What the exercise asks -
Pick out each line in the data containing the string "Violine". Case counts.

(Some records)

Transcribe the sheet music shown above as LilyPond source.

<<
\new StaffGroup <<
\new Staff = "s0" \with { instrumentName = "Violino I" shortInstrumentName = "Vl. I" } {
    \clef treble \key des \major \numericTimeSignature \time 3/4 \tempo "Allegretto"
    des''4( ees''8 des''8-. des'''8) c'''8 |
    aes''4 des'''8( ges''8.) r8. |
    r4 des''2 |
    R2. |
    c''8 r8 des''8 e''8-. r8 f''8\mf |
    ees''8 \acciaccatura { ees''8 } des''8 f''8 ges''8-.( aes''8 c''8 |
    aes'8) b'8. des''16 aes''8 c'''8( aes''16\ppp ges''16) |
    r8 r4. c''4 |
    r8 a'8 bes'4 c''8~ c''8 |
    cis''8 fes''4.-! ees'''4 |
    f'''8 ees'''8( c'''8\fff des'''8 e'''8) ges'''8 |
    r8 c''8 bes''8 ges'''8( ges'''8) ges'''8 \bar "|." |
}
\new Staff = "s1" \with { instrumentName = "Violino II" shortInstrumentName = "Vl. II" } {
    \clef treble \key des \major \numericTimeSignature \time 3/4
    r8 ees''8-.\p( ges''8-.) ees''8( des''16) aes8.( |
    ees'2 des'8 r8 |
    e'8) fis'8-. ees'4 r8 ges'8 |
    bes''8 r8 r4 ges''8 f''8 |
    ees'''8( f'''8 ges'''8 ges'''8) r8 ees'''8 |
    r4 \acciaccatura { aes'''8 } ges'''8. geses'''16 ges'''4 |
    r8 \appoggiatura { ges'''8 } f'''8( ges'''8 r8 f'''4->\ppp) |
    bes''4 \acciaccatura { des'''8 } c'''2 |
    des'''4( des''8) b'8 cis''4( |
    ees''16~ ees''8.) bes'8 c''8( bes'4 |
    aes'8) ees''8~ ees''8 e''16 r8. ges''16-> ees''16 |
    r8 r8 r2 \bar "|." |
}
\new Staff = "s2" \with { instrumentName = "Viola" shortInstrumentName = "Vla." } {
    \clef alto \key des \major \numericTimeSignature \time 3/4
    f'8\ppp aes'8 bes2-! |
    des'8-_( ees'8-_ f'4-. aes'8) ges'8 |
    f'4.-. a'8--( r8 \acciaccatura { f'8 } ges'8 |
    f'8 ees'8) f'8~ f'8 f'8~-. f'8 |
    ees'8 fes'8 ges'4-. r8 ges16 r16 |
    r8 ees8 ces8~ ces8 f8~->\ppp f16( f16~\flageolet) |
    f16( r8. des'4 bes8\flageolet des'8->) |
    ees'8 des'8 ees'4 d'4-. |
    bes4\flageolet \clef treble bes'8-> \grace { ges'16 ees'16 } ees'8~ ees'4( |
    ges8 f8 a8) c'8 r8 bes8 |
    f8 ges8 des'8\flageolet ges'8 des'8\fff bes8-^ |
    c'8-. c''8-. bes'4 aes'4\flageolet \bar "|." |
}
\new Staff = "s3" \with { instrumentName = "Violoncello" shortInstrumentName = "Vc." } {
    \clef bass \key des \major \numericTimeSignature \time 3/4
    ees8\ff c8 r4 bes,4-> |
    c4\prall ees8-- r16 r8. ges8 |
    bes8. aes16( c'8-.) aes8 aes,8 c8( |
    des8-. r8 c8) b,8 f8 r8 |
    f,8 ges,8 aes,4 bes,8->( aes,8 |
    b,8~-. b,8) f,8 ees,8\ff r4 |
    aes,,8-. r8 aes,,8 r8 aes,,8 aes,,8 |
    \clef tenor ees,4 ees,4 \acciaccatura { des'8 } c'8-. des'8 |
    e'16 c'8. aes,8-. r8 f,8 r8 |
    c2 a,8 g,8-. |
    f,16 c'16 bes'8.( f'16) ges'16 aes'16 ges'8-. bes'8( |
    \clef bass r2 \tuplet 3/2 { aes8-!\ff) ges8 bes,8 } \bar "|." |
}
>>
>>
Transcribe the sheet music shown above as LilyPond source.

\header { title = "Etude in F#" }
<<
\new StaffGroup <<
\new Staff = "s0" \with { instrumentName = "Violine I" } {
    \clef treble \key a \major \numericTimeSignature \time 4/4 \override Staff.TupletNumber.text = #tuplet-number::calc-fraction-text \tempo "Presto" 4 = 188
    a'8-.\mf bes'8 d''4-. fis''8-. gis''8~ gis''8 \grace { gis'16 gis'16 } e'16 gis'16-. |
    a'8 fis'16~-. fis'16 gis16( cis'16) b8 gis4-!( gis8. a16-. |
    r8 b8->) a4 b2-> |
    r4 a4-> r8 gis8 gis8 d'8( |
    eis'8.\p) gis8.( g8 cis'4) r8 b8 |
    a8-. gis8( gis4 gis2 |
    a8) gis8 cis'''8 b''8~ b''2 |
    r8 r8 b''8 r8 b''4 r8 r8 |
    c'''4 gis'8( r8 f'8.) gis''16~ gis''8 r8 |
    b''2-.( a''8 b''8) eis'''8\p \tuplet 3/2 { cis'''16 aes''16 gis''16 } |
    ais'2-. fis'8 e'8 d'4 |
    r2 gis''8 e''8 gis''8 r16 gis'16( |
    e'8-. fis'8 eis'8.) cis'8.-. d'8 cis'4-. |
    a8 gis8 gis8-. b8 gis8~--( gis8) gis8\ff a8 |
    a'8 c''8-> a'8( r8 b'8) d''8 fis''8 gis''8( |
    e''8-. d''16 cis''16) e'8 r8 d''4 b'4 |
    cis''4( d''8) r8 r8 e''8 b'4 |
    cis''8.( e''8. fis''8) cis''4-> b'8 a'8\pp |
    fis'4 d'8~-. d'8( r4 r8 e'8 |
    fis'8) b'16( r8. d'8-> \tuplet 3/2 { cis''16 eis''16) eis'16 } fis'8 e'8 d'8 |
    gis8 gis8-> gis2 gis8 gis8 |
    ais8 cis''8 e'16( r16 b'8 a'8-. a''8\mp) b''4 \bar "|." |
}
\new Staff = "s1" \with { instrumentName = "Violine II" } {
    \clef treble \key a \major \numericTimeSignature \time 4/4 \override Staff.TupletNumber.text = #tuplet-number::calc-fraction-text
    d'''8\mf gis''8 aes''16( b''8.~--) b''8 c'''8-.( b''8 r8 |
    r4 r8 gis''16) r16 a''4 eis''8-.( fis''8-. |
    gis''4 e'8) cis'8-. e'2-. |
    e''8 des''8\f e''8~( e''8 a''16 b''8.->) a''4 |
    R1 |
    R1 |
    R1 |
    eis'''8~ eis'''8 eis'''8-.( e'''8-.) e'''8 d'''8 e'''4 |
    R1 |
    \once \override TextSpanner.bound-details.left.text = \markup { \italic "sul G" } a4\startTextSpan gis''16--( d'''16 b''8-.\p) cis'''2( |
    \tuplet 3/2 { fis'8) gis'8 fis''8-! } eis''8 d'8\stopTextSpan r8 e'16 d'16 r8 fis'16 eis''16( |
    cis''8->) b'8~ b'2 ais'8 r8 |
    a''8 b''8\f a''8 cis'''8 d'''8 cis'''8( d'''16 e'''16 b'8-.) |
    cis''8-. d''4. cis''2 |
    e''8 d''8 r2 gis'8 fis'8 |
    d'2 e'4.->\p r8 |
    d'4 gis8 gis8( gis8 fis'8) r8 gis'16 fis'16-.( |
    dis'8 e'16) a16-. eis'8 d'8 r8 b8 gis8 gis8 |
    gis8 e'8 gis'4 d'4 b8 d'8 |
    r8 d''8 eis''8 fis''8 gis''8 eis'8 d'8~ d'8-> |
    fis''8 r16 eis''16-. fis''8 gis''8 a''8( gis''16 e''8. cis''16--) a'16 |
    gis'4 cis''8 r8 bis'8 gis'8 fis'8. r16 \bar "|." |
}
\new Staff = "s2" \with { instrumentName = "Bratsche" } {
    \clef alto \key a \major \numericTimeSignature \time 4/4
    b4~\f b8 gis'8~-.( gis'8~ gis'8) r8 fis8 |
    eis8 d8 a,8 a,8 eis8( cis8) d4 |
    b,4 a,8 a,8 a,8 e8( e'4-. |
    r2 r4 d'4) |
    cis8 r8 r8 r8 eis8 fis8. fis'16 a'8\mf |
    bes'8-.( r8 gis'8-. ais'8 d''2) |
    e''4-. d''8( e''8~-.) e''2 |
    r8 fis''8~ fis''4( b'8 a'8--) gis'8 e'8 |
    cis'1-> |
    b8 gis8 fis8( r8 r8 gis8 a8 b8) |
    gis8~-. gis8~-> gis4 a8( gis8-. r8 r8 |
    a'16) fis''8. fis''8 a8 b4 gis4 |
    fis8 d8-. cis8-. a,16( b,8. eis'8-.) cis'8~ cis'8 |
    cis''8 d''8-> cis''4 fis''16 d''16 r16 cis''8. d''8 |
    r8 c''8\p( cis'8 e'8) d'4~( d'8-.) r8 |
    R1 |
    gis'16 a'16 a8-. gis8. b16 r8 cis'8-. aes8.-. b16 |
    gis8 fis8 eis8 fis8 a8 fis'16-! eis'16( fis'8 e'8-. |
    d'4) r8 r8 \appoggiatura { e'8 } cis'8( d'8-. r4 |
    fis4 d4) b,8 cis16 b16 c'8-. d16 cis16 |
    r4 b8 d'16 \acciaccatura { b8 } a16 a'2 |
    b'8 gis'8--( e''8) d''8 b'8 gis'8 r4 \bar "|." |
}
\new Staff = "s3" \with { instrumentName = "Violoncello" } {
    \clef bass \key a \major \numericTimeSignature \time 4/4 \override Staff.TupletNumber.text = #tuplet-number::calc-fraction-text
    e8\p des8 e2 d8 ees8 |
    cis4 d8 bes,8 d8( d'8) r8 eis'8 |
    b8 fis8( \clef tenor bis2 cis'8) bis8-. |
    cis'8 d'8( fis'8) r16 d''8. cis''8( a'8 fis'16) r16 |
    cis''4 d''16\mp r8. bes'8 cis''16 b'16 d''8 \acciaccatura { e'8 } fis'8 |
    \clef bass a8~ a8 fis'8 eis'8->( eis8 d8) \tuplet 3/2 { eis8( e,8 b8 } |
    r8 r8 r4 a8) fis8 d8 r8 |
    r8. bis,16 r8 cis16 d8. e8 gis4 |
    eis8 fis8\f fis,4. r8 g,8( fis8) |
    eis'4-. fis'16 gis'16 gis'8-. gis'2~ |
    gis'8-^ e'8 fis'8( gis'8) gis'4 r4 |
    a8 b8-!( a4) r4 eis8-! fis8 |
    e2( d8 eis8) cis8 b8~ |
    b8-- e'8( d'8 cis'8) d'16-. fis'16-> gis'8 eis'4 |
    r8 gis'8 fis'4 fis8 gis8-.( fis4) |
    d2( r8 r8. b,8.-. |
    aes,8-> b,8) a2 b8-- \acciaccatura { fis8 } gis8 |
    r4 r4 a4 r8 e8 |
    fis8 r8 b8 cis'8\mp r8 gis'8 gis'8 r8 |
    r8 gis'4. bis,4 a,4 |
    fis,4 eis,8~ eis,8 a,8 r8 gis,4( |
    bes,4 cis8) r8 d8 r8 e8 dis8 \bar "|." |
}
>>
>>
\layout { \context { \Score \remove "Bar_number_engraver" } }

Response -
\new Staff = "s0" \with { instrumentName = "Violine I" } {
\new Staff = "s1" \with { instrumentName = "Violine II" } {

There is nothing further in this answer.